= Beginning of Section =

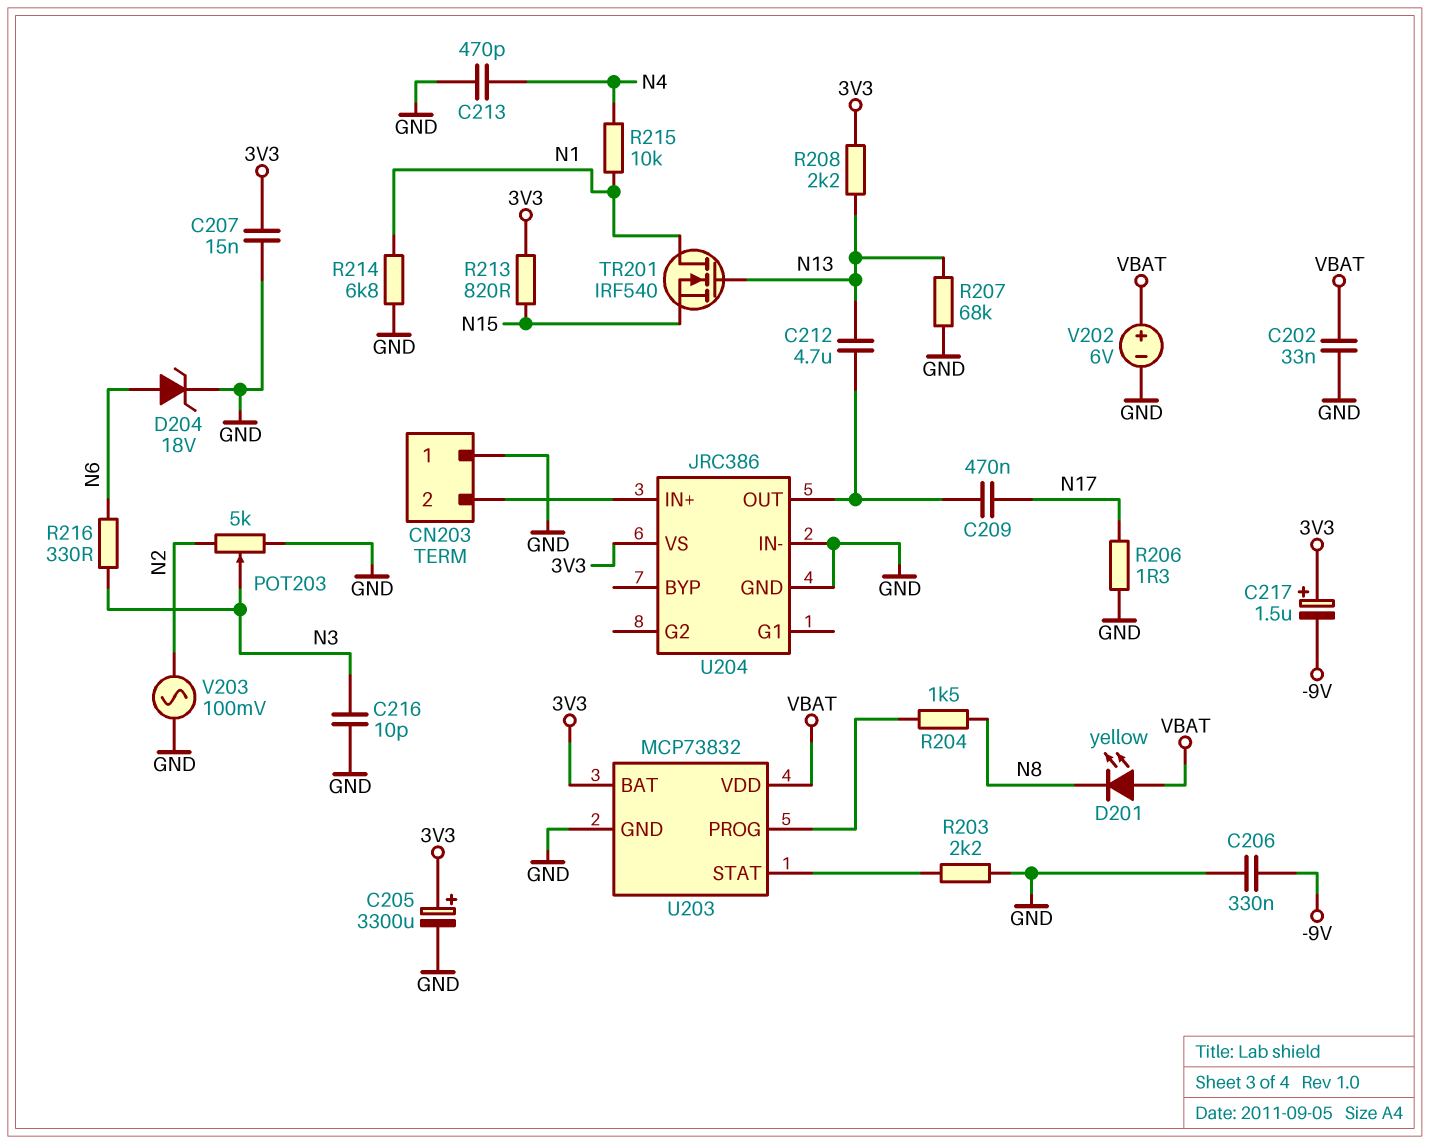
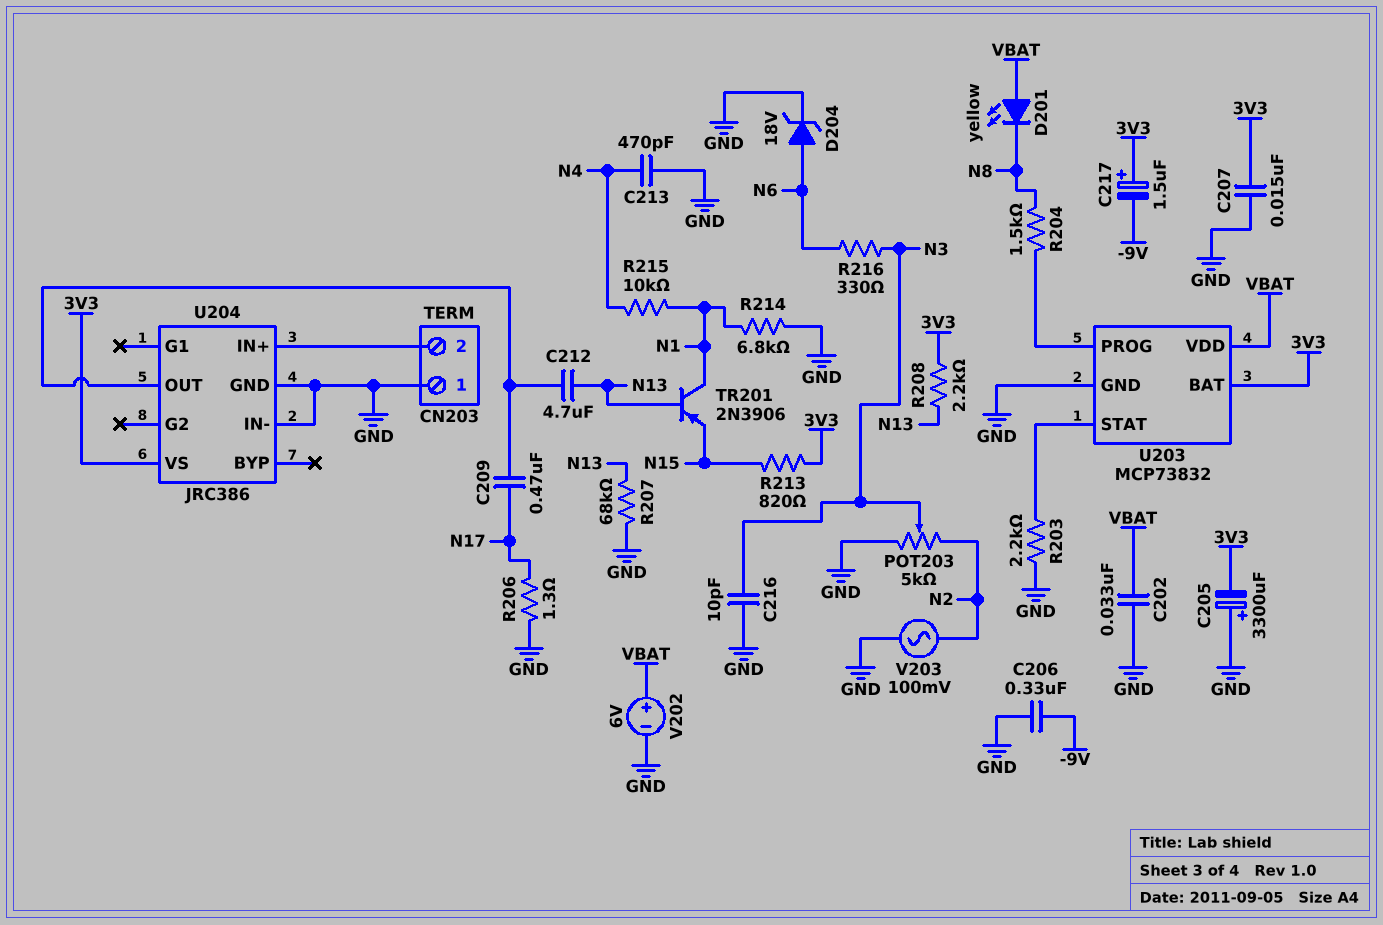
C205: 3300uF (plus 3V3, minus GND) -> 3300uF (plus GND, minus 3V3)
TR201: NMOS IRF540 (G N13, D N1, S N15) -> PNP 2N3906 (B N13, C N1, E N15)

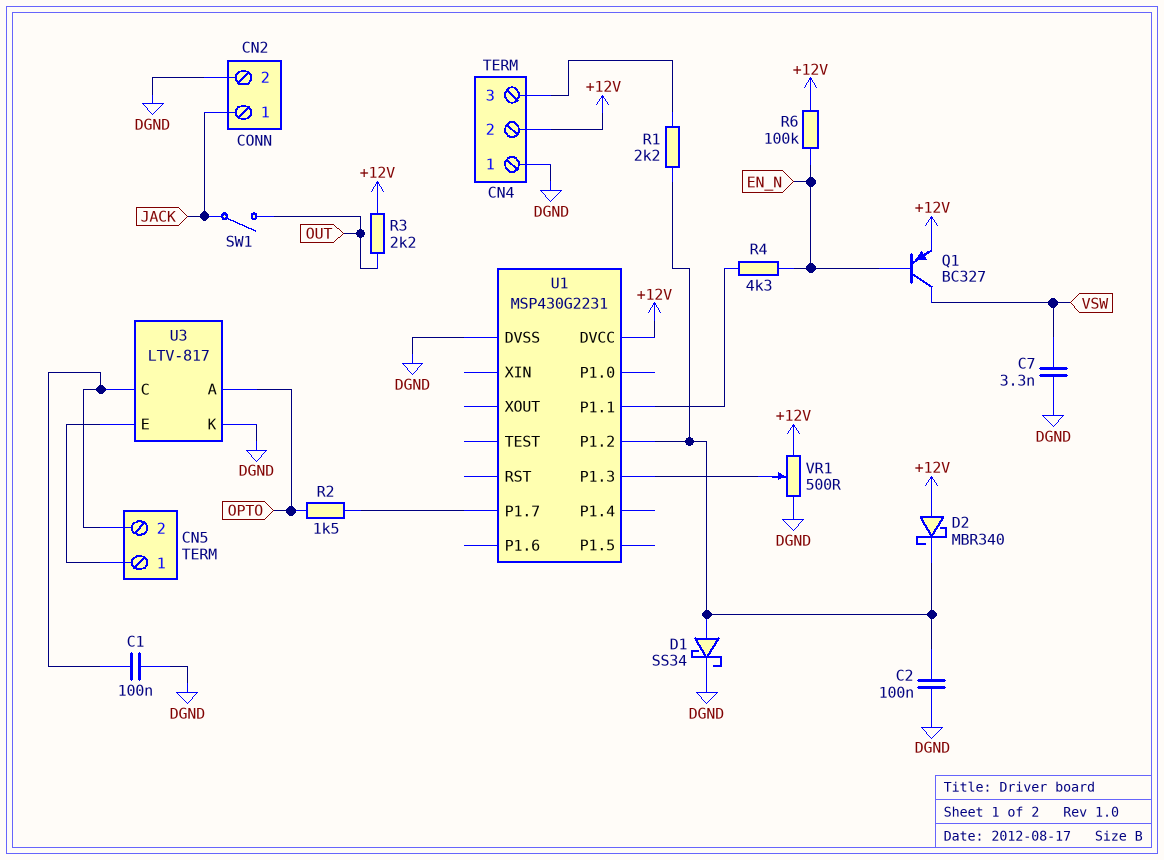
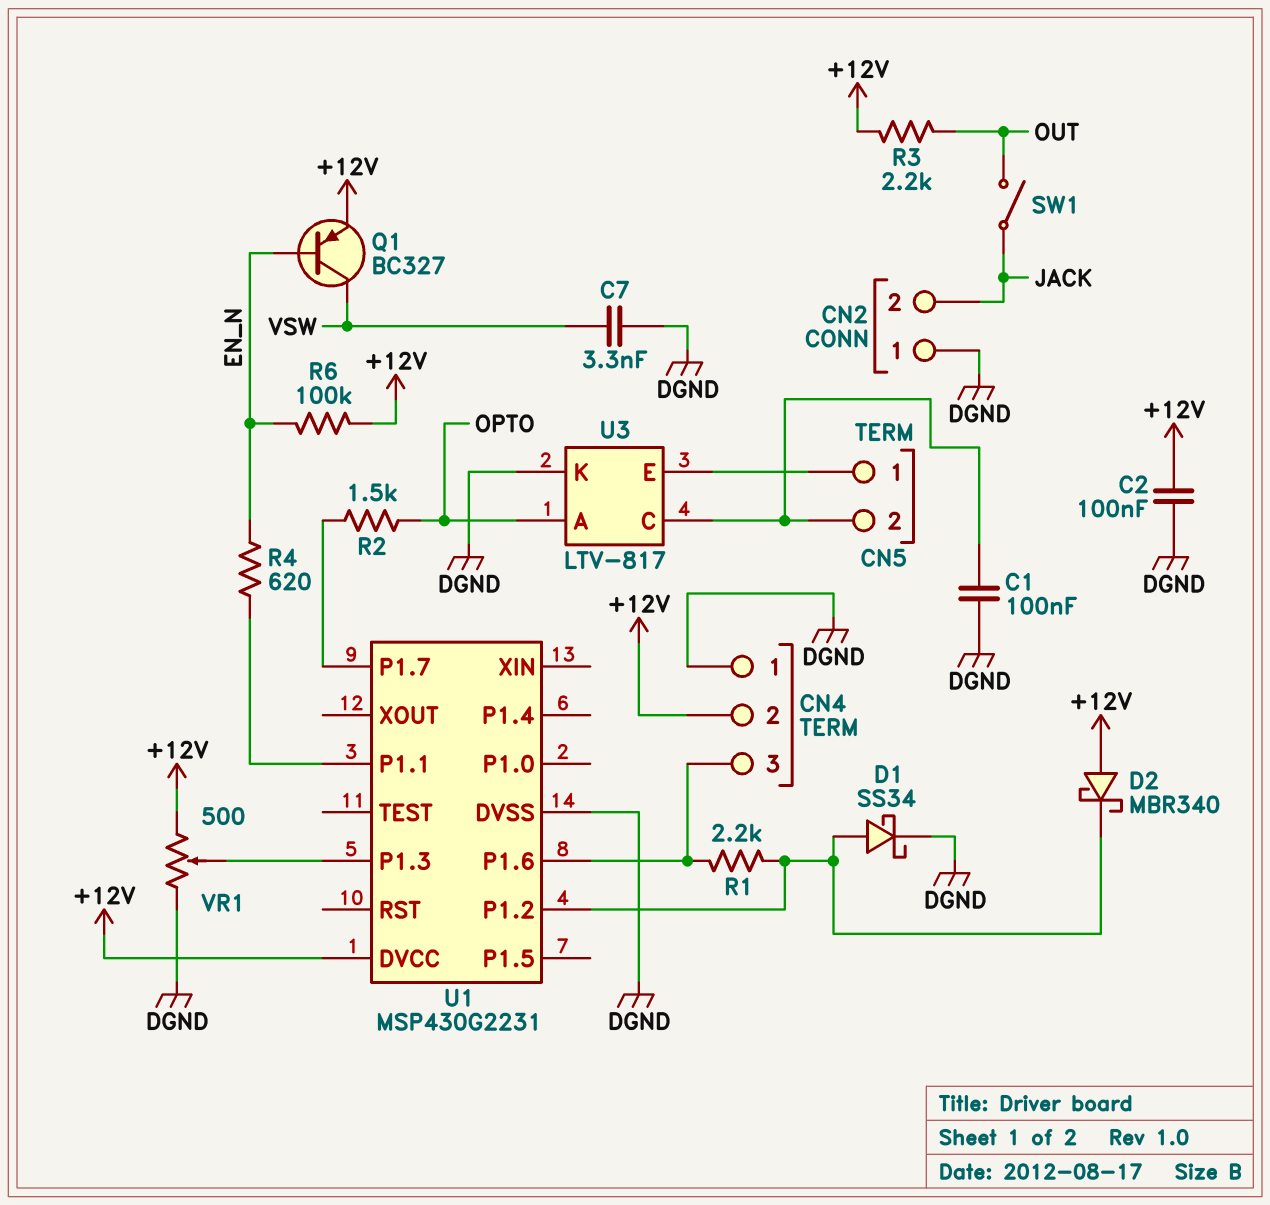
C2: 100nF (DGND, U1/P1.2) -> 100nF (+12V, DGND)
CN2 pin 1: JACK -> DGND
CN2 pin 2: DGND -> JACK
R4: 4.3k (EN_N, U1/P1.1) -> 620 (EN_N, U1/P1.1)
U1 pin P1.6: none -> CN4/3

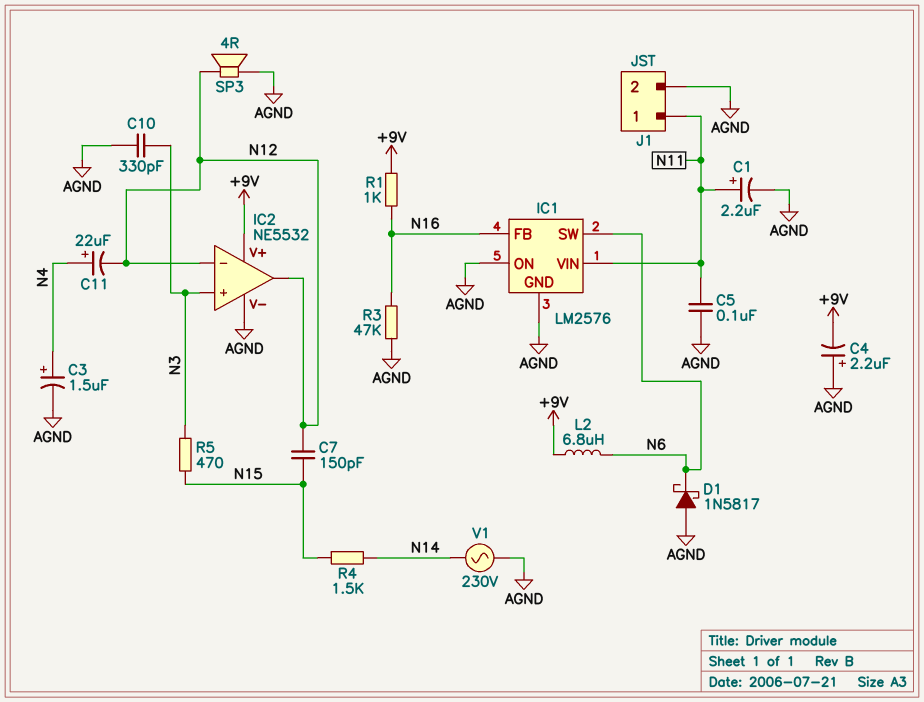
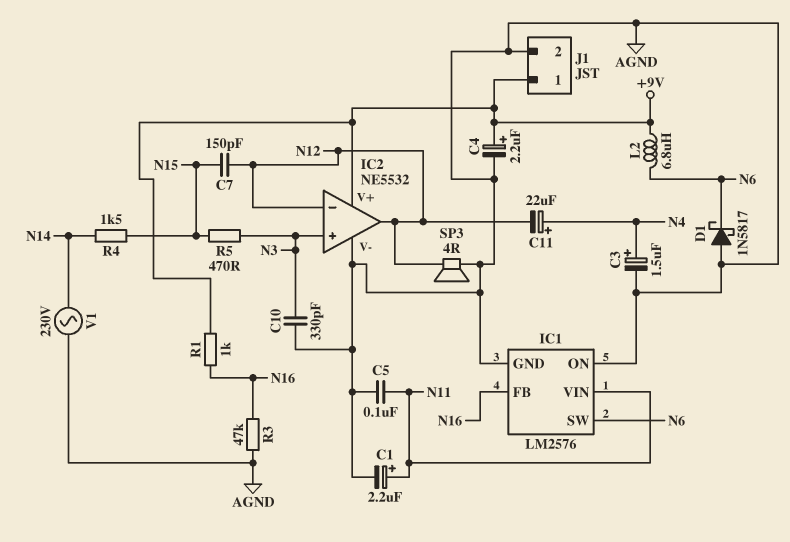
C4: 2.2uF (plus AGND, minus +9V) -> 2.2uF (plus +9V, minus AGND)
J1 pin 1: N11 -> +9V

= End of Section =

Exercise goal: All of the lines above must be printed again exactly, and no picture may appear in the copy.

Solution for this problem:
C205: 3300uF (plus 3V3, minus GND) -> 3300uF (plus GND, minus 3V3)
TR201: NMOS IRF540 (G N13, D N1, S N15) -> PNP 2N3906 (B N13, C N1, E N15)

C2: 100nF (DGND, U1/P1.2) -> 100nF (+12V, DGND)
CN2 pin 1: JACK -> DGND
CN2 pin 2: DGND -> JACK
R4: 4.3k (EN_N, U1/P1.1) -> 620 (EN_N, U1/P1.1)
U1 pin P1.6: none -> CN4/3

C4: 2.2uF (plus AGND, minus +9V) -> 2.2uF (plus +9V, minus AGND)
J1 pin 1: N11 -> +9V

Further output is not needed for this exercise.